▶ Activity
Copy out all lines of the listing below that hold "turquoise".

▶ Provided information
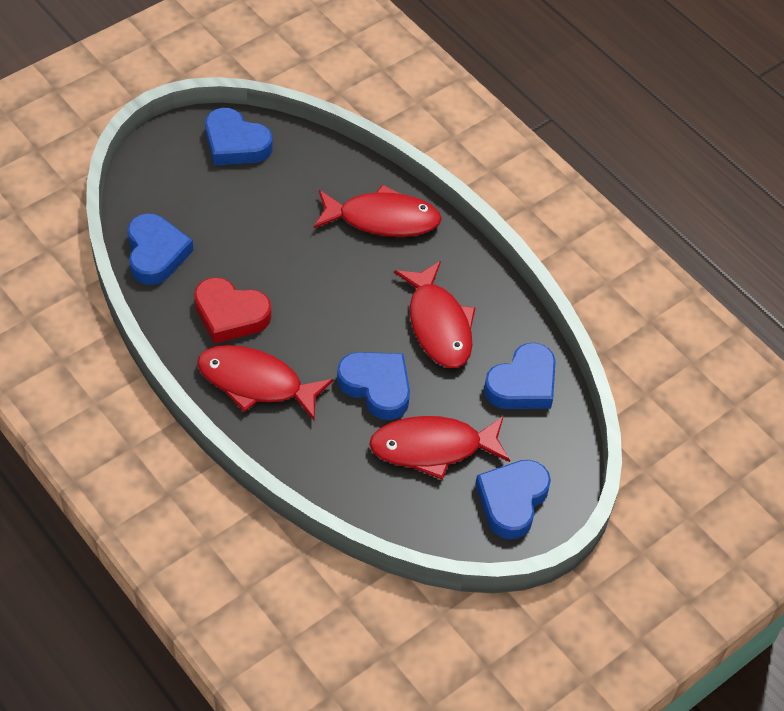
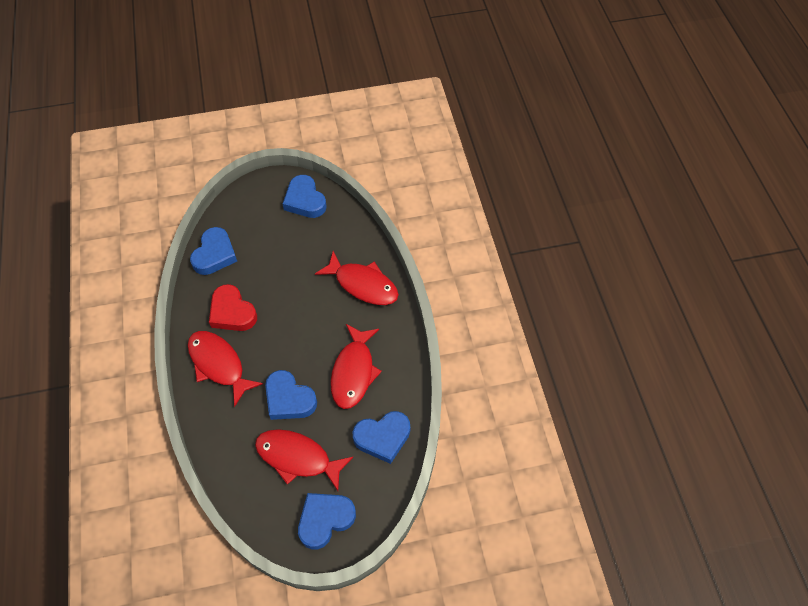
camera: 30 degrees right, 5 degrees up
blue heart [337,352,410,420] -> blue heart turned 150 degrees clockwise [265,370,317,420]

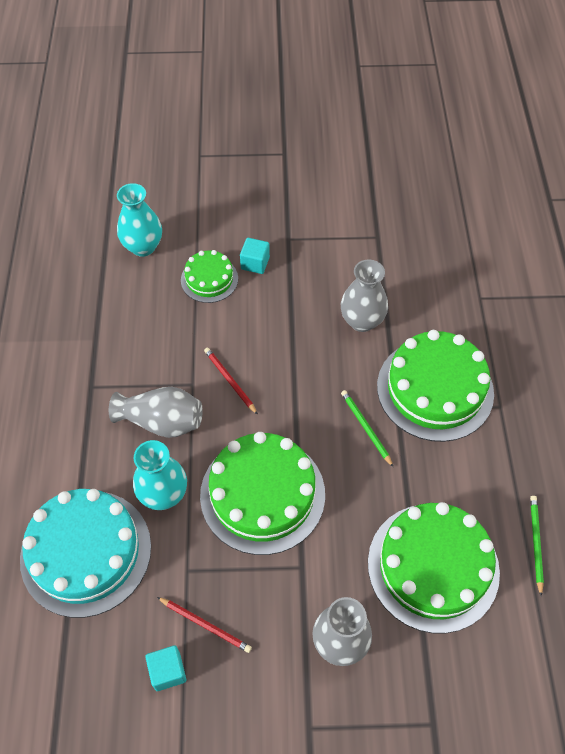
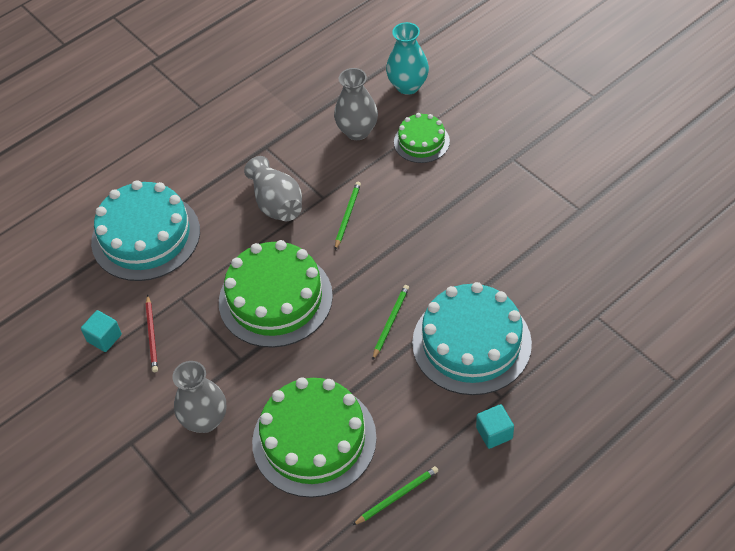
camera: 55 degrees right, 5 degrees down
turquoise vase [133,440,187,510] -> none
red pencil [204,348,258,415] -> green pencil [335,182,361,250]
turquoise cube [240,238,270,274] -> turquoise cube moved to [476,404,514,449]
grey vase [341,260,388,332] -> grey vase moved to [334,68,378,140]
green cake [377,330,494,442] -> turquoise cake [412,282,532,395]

▶ Answer for the task
turquoise vase [133,440,187,510] -> none
turquoise cube [240,238,270,274] -> turquoise cube moved to [476,404,514,449]
green cake [377,330,494,442] -> turquoise cake [412,282,532,395]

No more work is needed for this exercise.